====== DATA PROVIDED

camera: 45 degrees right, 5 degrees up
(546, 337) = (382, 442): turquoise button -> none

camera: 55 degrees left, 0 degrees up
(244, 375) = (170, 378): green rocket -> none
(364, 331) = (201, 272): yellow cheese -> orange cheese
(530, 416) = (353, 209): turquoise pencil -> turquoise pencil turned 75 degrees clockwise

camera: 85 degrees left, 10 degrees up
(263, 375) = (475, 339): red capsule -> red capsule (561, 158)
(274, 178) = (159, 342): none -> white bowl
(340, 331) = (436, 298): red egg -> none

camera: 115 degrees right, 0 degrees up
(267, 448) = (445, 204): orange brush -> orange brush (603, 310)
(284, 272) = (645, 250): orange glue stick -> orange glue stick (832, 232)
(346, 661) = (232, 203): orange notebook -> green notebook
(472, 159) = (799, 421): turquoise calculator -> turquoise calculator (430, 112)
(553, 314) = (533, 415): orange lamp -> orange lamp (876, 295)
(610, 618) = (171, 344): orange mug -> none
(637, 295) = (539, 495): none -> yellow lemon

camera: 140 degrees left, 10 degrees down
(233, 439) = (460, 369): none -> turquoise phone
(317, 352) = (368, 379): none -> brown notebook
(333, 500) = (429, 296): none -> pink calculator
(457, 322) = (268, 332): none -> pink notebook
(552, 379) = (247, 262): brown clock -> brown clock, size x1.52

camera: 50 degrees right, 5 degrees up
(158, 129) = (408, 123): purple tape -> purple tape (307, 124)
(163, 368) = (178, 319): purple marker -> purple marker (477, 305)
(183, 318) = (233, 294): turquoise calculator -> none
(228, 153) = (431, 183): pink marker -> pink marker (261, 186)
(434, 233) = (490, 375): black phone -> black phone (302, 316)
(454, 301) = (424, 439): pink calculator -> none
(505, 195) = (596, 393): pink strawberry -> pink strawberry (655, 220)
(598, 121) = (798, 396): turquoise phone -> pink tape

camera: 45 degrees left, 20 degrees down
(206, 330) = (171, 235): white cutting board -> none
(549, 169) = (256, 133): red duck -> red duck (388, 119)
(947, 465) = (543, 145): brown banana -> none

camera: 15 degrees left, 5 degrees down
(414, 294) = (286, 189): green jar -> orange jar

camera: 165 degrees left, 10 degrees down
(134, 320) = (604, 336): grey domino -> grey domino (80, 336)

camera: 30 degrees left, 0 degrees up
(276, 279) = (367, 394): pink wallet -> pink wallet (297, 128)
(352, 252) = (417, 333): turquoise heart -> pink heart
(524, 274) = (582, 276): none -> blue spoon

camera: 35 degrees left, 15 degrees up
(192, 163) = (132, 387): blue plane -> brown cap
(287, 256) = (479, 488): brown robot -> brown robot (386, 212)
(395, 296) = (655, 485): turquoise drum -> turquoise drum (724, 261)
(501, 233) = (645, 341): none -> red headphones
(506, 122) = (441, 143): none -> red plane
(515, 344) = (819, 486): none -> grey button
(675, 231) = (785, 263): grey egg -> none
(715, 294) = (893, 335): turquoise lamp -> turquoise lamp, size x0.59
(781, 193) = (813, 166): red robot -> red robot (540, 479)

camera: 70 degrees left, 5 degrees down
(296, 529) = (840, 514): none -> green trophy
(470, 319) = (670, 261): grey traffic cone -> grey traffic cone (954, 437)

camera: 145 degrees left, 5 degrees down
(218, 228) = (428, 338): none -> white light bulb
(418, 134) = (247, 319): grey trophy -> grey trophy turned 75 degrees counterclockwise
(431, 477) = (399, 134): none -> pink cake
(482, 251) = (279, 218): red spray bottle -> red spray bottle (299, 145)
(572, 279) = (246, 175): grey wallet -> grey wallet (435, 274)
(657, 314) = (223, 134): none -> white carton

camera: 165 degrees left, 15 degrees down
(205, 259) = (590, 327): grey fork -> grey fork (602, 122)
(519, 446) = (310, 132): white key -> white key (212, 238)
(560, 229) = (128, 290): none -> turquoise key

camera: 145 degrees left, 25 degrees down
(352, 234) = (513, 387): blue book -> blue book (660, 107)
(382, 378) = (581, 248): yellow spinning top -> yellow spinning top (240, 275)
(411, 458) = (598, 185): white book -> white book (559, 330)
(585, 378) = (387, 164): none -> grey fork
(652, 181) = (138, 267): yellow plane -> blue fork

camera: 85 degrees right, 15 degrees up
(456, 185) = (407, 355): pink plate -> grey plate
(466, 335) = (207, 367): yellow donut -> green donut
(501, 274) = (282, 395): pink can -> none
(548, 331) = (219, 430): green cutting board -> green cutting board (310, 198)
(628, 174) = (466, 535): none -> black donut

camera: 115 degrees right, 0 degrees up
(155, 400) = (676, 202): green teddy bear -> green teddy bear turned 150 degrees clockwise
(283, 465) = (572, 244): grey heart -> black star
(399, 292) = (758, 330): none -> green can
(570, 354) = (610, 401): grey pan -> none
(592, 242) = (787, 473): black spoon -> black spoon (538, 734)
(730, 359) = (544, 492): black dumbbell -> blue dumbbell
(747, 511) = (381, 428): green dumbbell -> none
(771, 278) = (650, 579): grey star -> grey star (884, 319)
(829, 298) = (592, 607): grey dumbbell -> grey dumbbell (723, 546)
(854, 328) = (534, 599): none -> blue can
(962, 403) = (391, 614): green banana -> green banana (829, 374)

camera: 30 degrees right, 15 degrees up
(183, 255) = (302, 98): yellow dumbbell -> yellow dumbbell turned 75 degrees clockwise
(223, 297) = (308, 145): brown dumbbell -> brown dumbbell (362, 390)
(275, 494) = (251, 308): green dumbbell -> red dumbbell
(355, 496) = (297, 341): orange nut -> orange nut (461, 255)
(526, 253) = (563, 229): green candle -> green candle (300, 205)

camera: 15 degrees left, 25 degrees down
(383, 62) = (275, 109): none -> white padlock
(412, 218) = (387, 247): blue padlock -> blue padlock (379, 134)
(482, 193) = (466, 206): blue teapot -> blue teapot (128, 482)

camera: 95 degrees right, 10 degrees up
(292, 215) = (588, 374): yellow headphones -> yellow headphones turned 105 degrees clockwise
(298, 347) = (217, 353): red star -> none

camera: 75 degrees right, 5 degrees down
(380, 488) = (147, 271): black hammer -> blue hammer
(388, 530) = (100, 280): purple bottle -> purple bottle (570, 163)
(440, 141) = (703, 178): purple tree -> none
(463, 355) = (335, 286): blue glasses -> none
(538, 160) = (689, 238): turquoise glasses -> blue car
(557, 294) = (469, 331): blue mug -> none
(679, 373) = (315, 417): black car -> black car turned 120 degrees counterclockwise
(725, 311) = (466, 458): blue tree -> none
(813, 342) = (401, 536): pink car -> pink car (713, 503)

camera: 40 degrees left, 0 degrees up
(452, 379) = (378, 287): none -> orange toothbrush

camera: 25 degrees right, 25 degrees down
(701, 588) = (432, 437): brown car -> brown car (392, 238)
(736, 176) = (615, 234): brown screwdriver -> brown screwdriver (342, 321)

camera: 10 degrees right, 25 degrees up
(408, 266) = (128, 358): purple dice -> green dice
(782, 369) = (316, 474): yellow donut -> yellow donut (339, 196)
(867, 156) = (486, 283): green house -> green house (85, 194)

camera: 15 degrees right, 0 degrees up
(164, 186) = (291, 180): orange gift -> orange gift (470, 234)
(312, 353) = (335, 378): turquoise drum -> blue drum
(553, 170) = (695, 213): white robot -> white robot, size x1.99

============

▶ [WHAT IS NEEDED]: Please return all of the entries shown above, exactly as they stand.

▶ [ANSWER TO THE EXERCISE]:
camera: 45 degrees right, 5 degrees up
(546, 337) = (382, 442): turquoise button -> none

camera: 55 degrees left, 0 degrees up
(244, 375) = (170, 378): green rocket -> none
(364, 331) = (201, 272): yellow cheese -> orange cheese
(530, 416) = (353, 209): turquoise pencil -> turquoise pencil turned 75 degrees clockwise

camera: 85 degrees left, 10 degrees up
(263, 375) = (475, 339): red capsule -> red capsule (561, 158)
(274, 178) = (159, 342): none -> white bowl
(340, 331) = (436, 298): red egg -> none

camera: 115 degrees right, 0 degrees up
(267, 448) = (445, 204): orange brush -> orange brush (603, 310)
(284, 272) = (645, 250): orange glue stick -> orange glue stick (832, 232)
(346, 661) = (232, 203): orange notebook -> green notebook
(472, 159) = (799, 421): turquoise calculator -> turquoise calculator (430, 112)
(553, 314) = (533, 415): orange lamp -> orange lamp (876, 295)
(610, 618) = (171, 344): orange mug -> none
(637, 295) = (539, 495): none -> yellow lemon

camera: 140 degrees left, 10 degrees down
(233, 439) = (460, 369): none -> turquoise phone
(317, 352) = (368, 379): none -> brown notebook
(333, 500) = (429, 296): none -> pink calculator
(457, 322) = (268, 332): none -> pink notebook
(552, 379) = (247, 262): brown clock -> brown clock, size x1.52

camera: 50 degrees right, 5 degrees up
(158, 129) = (408, 123): purple tape -> purple tape (307, 124)
(163, 368) = (178, 319): purple marker -> purple marker (477, 305)
(183, 318) = (233, 294): turquoise calculator -> none
(228, 153) = (431, 183): pink marker -> pink marker (261, 186)
(434, 233) = (490, 375): black phone -> black phone (302, 316)
(454, 301) = (424, 439): pink calculator -> none
(505, 195) = (596, 393): pink strawberry -> pink strawberry (655, 220)
(598, 121) = (798, 396): turquoise phone -> pink tape

camera: 45 degrees left, 20 degrees down
(206, 330) = (171, 235): white cutting board -> none
(549, 169) = (256, 133): red duck -> red duck (388, 119)
(947, 465) = (543, 145): brown banana -> none

camera: 15 degrees left, 5 degrees down
(414, 294) = (286, 189): green jar -> orange jar

camera: 165 degrees left, 10 degrees down
(134, 320) = (604, 336): grey domino -> grey domino (80, 336)

camera: 30 degrees left, 0 degrees up
(276, 279) = (367, 394): pink wallet -> pink wallet (297, 128)
(352, 252) = (417, 333): turquoise heart -> pink heart
(524, 274) = (582, 276): none -> blue spoon

camera: 35 degrees left, 15 degrees up
(192, 163) = (132, 387): blue plane -> brown cap
(287, 256) = (479, 488): brown robot -> brown robot (386, 212)
(395, 296) = (655, 485): turquoise drum -> turquoise drum (724, 261)
(501, 233) = (645, 341): none -> red headphones
(506, 122) = (441, 143): none -> red plane
(515, 344) = (819, 486): none -> grey button
(675, 231) = (785, 263): grey egg -> none
(715, 294) = (893, 335): turquoise lamp -> turquoise lamp, size x0.59
(781, 193) = (813, 166): red robot -> red robot (540, 479)

camera: 70 degrees left, 5 degrees down
(296, 529) = (840, 514): none -> green trophy
(470, 319) = (670, 261): grey traffic cone -> grey traffic cone (954, 437)

camera: 145 degrees left, 5 degrees down
(218, 228) = (428, 338): none -> white light bulb
(418, 134) = (247, 319): grey trophy -> grey trophy turned 75 degrees counterclockwise
(431, 477) = (399, 134): none -> pink cake
(482, 251) = (279, 218): red spray bottle -> red spray bottle (299, 145)
(572, 279) = (246, 175): grey wallet -> grey wallet (435, 274)
(657, 314) = (223, 134): none -> white carton

camera: 165 degrees left, 15 degrees down
(205, 259) = (590, 327): grey fork -> grey fork (602, 122)
(519, 446) = (310, 132): white key -> white key (212, 238)
(560, 229) = (128, 290): none -> turquoise key

camera: 145 degrees left, 25 degrees down
(352, 234) = (513, 387): blue book -> blue book (660, 107)
(382, 378) = (581, 248): yellow spinning top -> yellow spinning top (240, 275)
(411, 458) = (598, 185): white book -> white book (559, 330)
(585, 378) = (387, 164): none -> grey fork
(652, 181) = (138, 267): yellow plane -> blue fork

camera: 85 degrees right, 15 degrees up
(456, 185) = (407, 355): pink plate -> grey plate
(466, 335) = (207, 367): yellow donut -> green donut
(501, 274) = (282, 395): pink can -> none
(548, 331) = (219, 430): green cutting board -> green cutting board (310, 198)
(628, 174) = (466, 535): none -> black donut

camera: 115 degrees right, 0 degrees up
(155, 400) = (676, 202): green teddy bear -> green teddy bear turned 150 degrees clockwise
(283, 465) = (572, 244): grey heart -> black star
(399, 292) = (758, 330): none -> green can
(570, 354) = (610, 401): grey pan -> none
(592, 242) = (787, 473): black spoon -> black spoon (538, 734)
(730, 359) = (544, 492): black dumbbell -> blue dumbbell
(747, 511) = (381, 428): green dumbbell -> none
(771, 278) = (650, 579): grey star -> grey star (884, 319)
(829, 298) = (592, 607): grey dumbbell -> grey dumbbell (723, 546)
(854, 328) = (534, 599): none -> blue can
(962, 403) = (391, 614): green banana -> green banana (829, 374)

camera: 30 degrees right, 15 degrees up
(183, 255) = (302, 98): yellow dumbbell -> yellow dumbbell turned 75 degrees clockwise
(223, 297) = (308, 145): brown dumbbell -> brown dumbbell (362, 390)
(275, 494) = (251, 308): green dumbbell -> red dumbbell
(355, 496) = (297, 341): orange nut -> orange nut (461, 255)
(526, 253) = (563, 229): green candle -> green candle (300, 205)

camera: 15 degrees left, 25 degrees down
(383, 62) = (275, 109): none -> white padlock
(412, 218) = (387, 247): blue padlock -> blue padlock (379, 134)
(482, 193) = (466, 206): blue teapot -> blue teapot (128, 482)

camera: 95 degrees right, 10 degrees up
(292, 215) = (588, 374): yellow headphones -> yellow headphones turned 105 degrees clockwise
(298, 347) = (217, 353): red star -> none

camera: 75 degrees right, 5 degrees down
(380, 488) = (147, 271): black hammer -> blue hammer
(388, 530) = (100, 280): purple bottle -> purple bottle (570, 163)
(440, 141) = (703, 178): purple tree -> none
(463, 355) = (335, 286): blue glasses -> none
(538, 160) = (689, 238): turquoise glasses -> blue car
(557, 294) = (469, 331): blue mug -> none
(679, 373) = (315, 417): black car -> black car turned 120 degrees counterclockwise
(725, 311) = (466, 458): blue tree -> none
(813, 342) = (401, 536): pink car -> pink car (713, 503)

camera: 40 degrees left, 0 degrees up
(452, 379) = (378, 287): none -> orange toothbrush

camera: 25 degrees right, 25 degrees down
(701, 588) = (432, 437): brown car -> brown car (392, 238)
(736, 176) = (615, 234): brown screwdriver -> brown screwdriver (342, 321)

camera: 10 degrees right, 25 degrees up
(408, 266) = (128, 358): purple dice -> green dice
(782, 369) = (316, 474): yellow donut -> yellow donut (339, 196)
(867, 156) = (486, 283): green house -> green house (85, 194)

camera: 15 degrees right, 0 degrees up
(164, 186) = (291, 180): orange gift -> orange gift (470, 234)
(312, 353) = (335, 378): turquoise drum -> blue drum
(553, 170) = (695, 213): white robot -> white robot, size x1.99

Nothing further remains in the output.